== Segment start ==
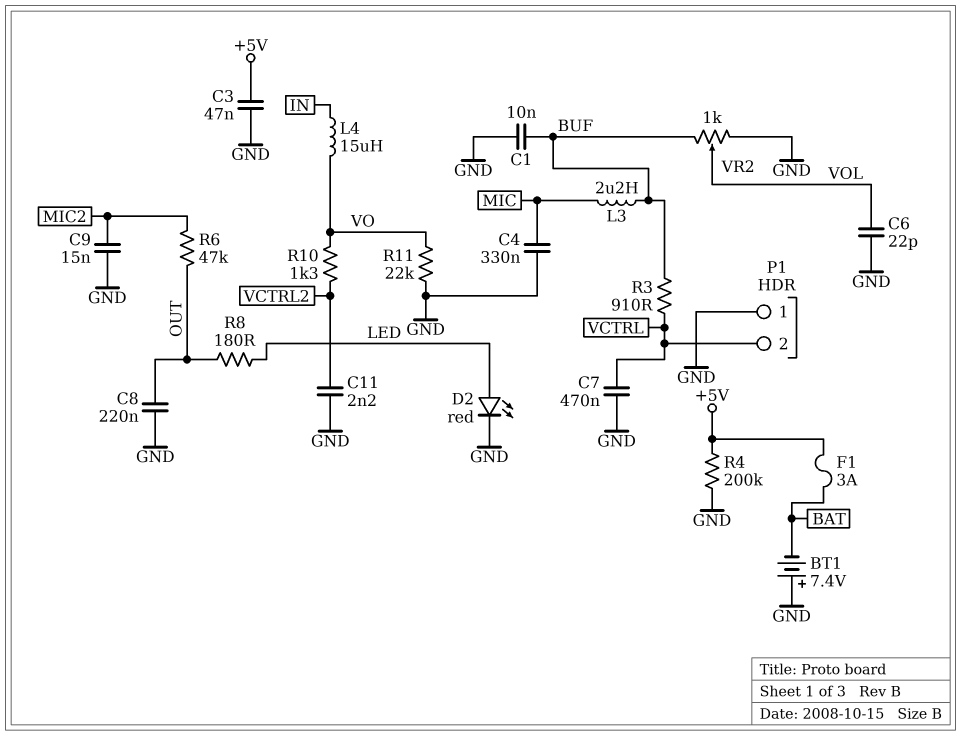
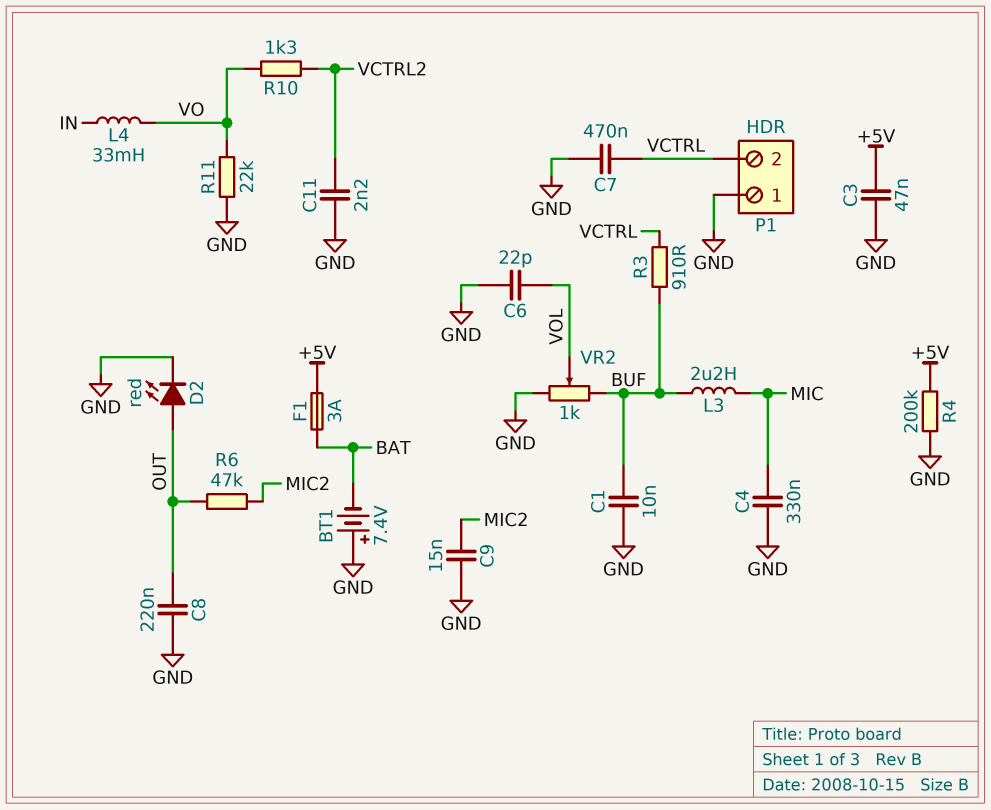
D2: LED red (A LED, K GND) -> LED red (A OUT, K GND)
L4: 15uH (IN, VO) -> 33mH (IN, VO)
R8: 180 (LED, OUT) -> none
== Segment end ==
== Segment start ==
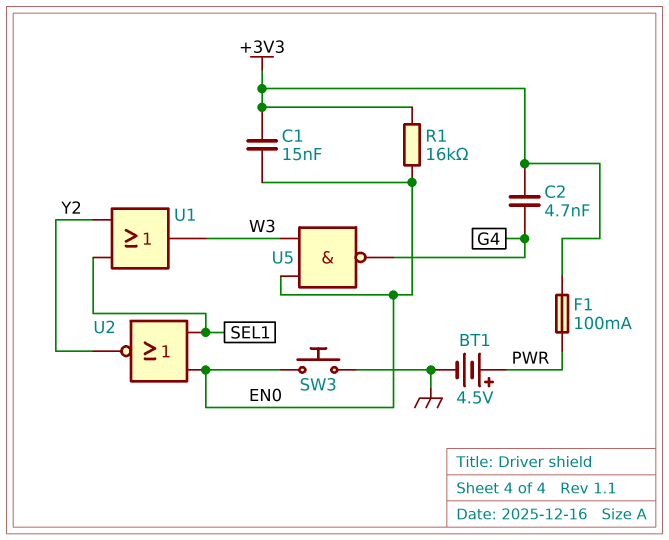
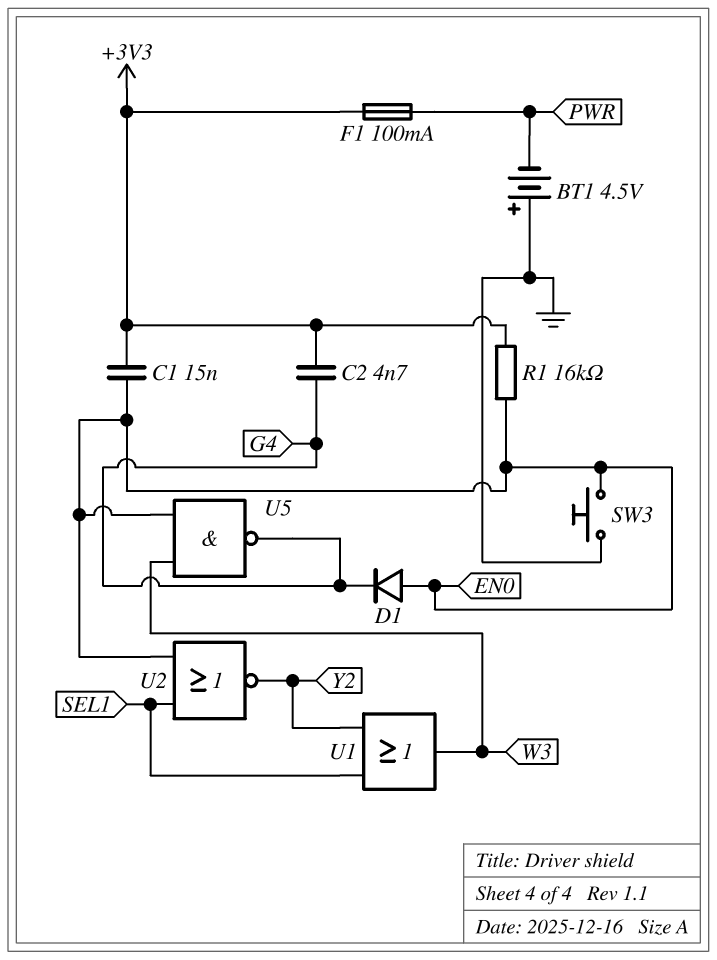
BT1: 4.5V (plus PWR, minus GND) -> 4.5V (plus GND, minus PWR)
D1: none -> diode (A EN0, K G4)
== Segment end ==
In the entries above, restate word for word the lines between the one holding "D2: LED red" and the one holding "R8: 180 (LED, OUT) -> none", inclusive, and nothing besides.

» THE ANSWER:
D2: LED red (A LED, K GND) -> LED red (A OUT, K GND)
L4: 15uH (IN, VO) -> 33mH (IN, VO)
R8: 180 (LED, OUT) -> none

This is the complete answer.